— What you are asked to do —
The expected output is a copy of every line in the records with the string "move".

(Records from a data collection)

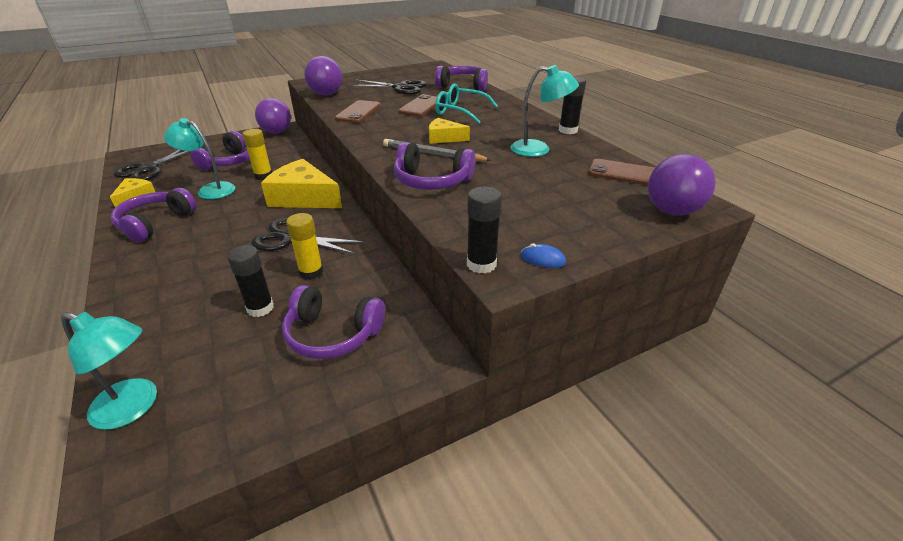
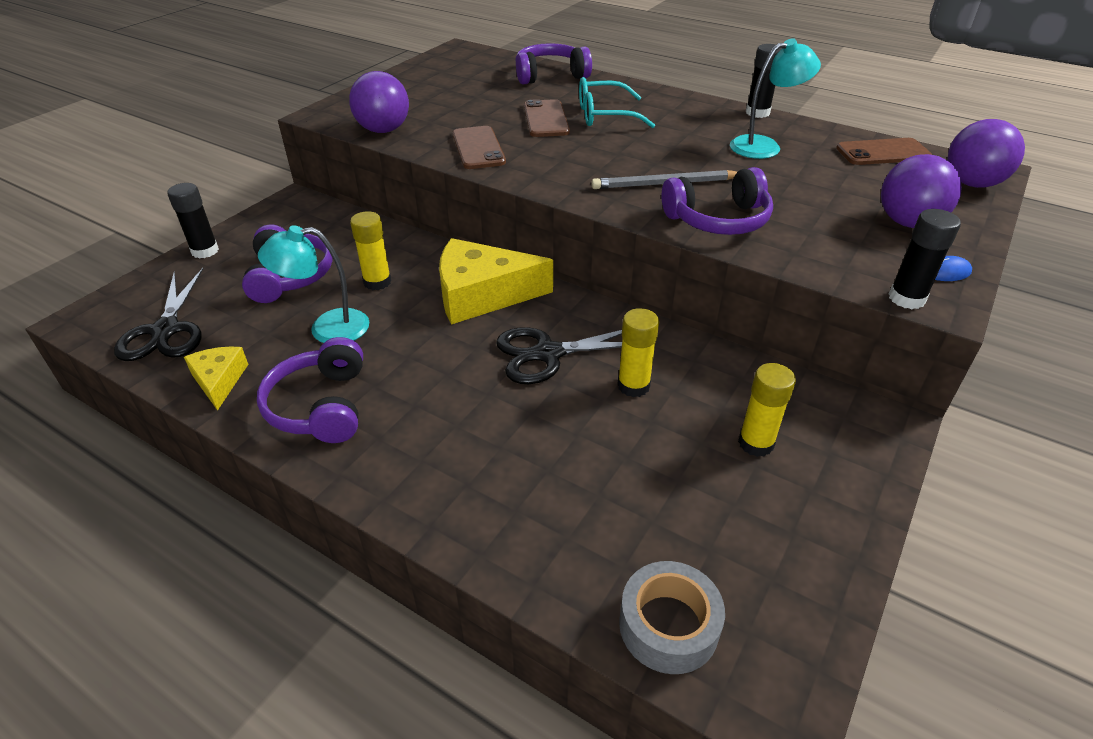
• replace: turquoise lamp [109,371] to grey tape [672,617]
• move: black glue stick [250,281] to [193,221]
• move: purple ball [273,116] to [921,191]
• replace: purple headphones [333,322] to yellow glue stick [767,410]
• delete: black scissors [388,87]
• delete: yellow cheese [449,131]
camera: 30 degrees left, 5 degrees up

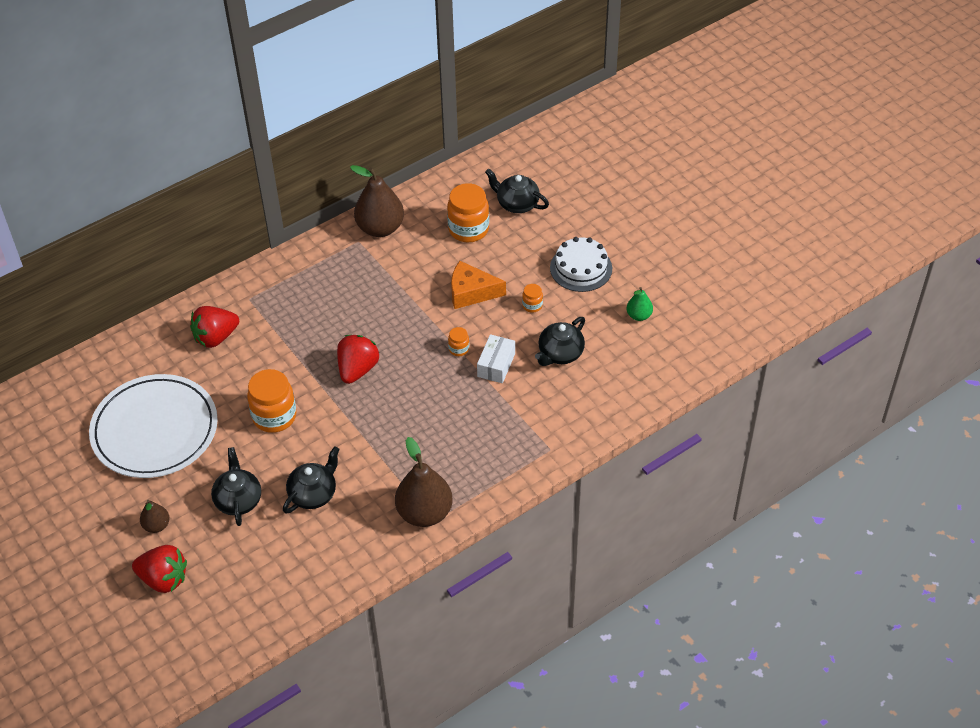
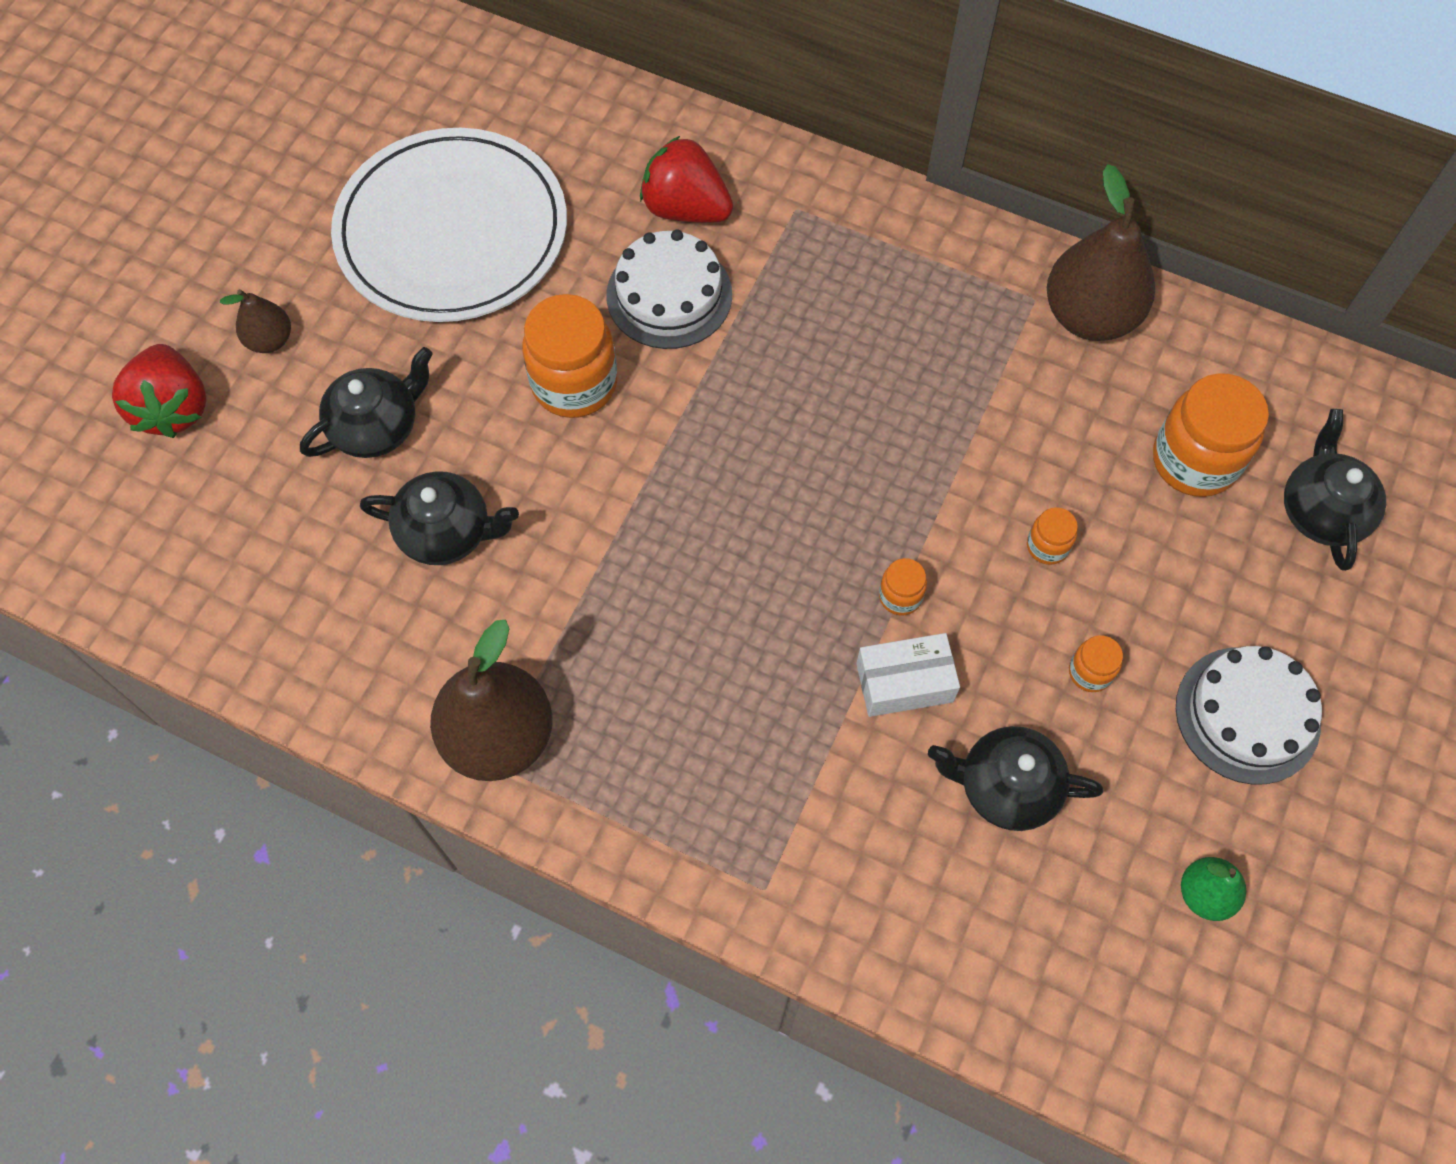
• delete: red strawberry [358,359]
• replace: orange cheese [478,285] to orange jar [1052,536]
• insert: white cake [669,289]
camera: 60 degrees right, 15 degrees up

— Output of the task —
• move: black glue stick [250,281] to [193,221]
• move: purple ball [273,116] to [921,191]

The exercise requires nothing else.